[[ Data records, beginning ]]

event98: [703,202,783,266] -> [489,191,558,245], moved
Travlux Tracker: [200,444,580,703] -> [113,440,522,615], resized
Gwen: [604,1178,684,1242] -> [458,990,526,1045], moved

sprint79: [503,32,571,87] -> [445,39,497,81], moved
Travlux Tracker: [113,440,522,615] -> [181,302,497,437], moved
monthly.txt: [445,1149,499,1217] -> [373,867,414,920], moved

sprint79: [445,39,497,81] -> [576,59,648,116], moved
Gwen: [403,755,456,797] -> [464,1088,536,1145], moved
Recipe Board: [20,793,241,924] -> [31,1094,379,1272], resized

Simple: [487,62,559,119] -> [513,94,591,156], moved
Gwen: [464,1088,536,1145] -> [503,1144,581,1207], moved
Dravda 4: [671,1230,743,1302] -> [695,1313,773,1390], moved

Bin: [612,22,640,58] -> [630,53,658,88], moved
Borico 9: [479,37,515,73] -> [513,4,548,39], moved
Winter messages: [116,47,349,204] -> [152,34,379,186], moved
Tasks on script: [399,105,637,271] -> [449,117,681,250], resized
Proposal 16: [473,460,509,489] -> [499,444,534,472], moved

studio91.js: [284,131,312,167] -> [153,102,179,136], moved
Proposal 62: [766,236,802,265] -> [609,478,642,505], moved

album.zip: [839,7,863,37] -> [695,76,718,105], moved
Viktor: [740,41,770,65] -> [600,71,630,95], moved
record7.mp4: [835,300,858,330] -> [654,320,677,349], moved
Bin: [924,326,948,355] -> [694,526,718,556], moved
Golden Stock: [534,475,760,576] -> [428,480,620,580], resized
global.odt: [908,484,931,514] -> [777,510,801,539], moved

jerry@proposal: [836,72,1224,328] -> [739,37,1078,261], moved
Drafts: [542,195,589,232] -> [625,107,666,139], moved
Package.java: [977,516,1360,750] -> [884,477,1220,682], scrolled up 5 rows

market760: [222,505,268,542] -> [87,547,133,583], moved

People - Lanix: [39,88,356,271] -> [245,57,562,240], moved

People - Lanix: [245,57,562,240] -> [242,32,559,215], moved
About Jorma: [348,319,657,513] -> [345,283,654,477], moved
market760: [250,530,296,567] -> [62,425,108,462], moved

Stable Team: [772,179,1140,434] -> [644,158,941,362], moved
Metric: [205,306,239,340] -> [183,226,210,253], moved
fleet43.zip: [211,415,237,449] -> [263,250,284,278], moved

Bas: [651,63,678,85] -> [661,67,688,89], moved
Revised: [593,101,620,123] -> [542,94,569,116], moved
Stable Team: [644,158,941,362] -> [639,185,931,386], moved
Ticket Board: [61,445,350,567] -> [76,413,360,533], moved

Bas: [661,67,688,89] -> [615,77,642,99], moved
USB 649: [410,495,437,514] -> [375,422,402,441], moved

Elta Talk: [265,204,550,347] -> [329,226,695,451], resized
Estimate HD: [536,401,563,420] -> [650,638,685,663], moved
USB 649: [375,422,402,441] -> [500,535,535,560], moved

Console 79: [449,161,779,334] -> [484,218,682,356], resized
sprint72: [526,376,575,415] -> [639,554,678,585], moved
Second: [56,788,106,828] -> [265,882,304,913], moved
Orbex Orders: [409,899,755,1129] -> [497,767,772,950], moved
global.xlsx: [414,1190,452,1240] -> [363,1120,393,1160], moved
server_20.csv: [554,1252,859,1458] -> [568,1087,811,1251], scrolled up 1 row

[[ Data records, end ]]

Brief »
Reproduce the lines above, beginning at the line with "Gwen: [403,755,456,797] ->" and stopping after the line with "Gwen: [464,1088,536,1145] ->", exactly as they are.

Response »
Gwen: [403,755,456,797] -> [464,1088,536,1145], moved
Recipe Board: [20,793,241,924] -> [31,1094,379,1272], resized

Simple: [487,62,559,119] -> [513,94,591,156], moved
Gwen: [464,1088,536,1145] -> [503,1144,581,1207], moved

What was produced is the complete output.